* **Data supplied**:
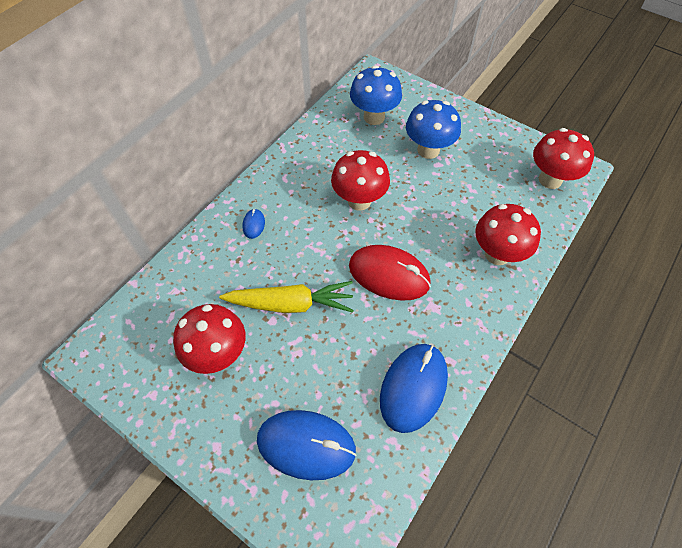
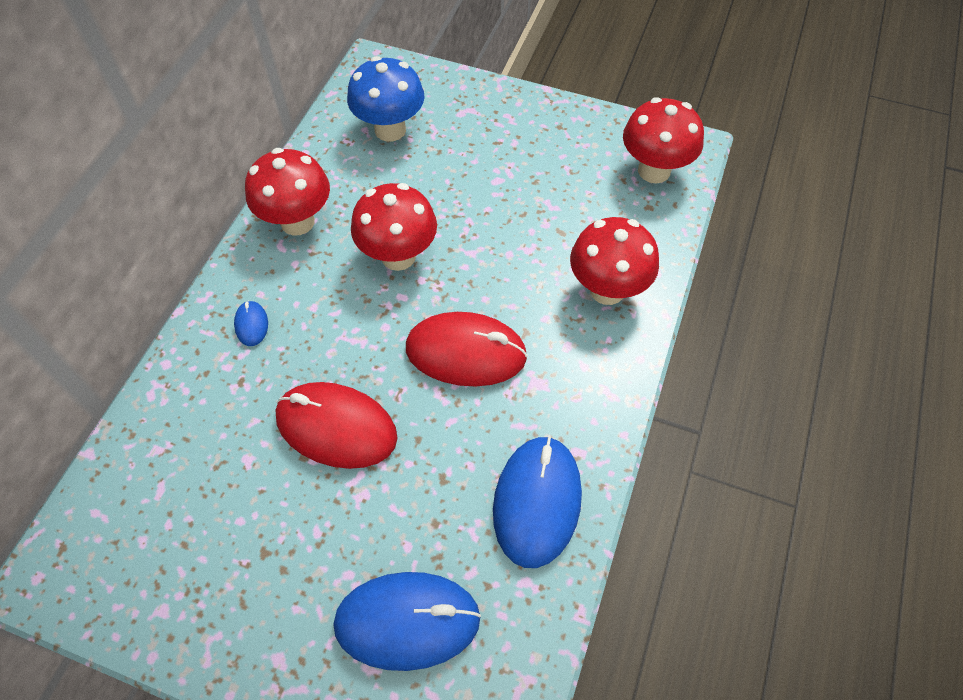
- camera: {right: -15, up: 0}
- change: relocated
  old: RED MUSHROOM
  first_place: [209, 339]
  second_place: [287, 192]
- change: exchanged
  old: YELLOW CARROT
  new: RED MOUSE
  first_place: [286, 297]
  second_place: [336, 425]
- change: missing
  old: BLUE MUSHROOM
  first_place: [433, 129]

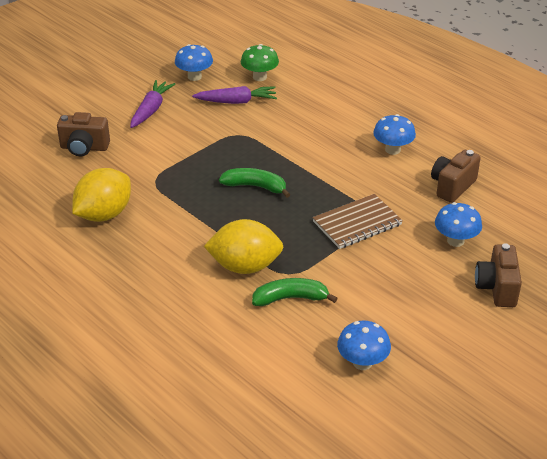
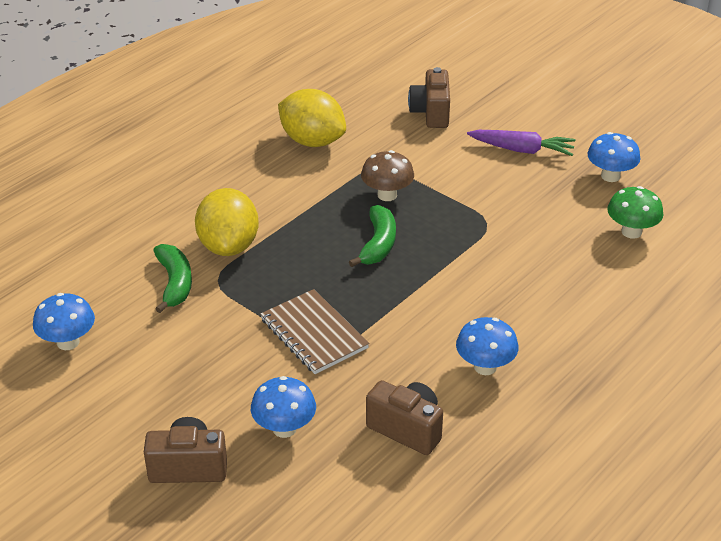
- camera: {right: 85, up: 0}
- change: missing
  old: PURPLE CARROT
  first_place: [234, 95]
- change: appeared
  new: BROWN MUSHROOM
  second_place: [387, 175]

* **Exercise aim**: Give back an exact copy of only the lines from the one with "second_place: [287, 192]" through the final line of the material, both included. Pictures do not belong in it.

* **Output of the exercise**:
  second_place: [287, 192]
- change: exchanged
  old: YELLOW CARROT
  new: RED MOUSE
  first_place: [286, 297]
  second_place: [336, 425]
- change: missing
  old: BLUE MUSHROOM
  first_place: [433, 129]

- camera: {right: 85, up: 0}
- change: missing
  old: PURPLE CARROT
  first_place: [234, 95]
- change: appeared
  new: BROWN MUSHROOM
  second_place: [387, 175]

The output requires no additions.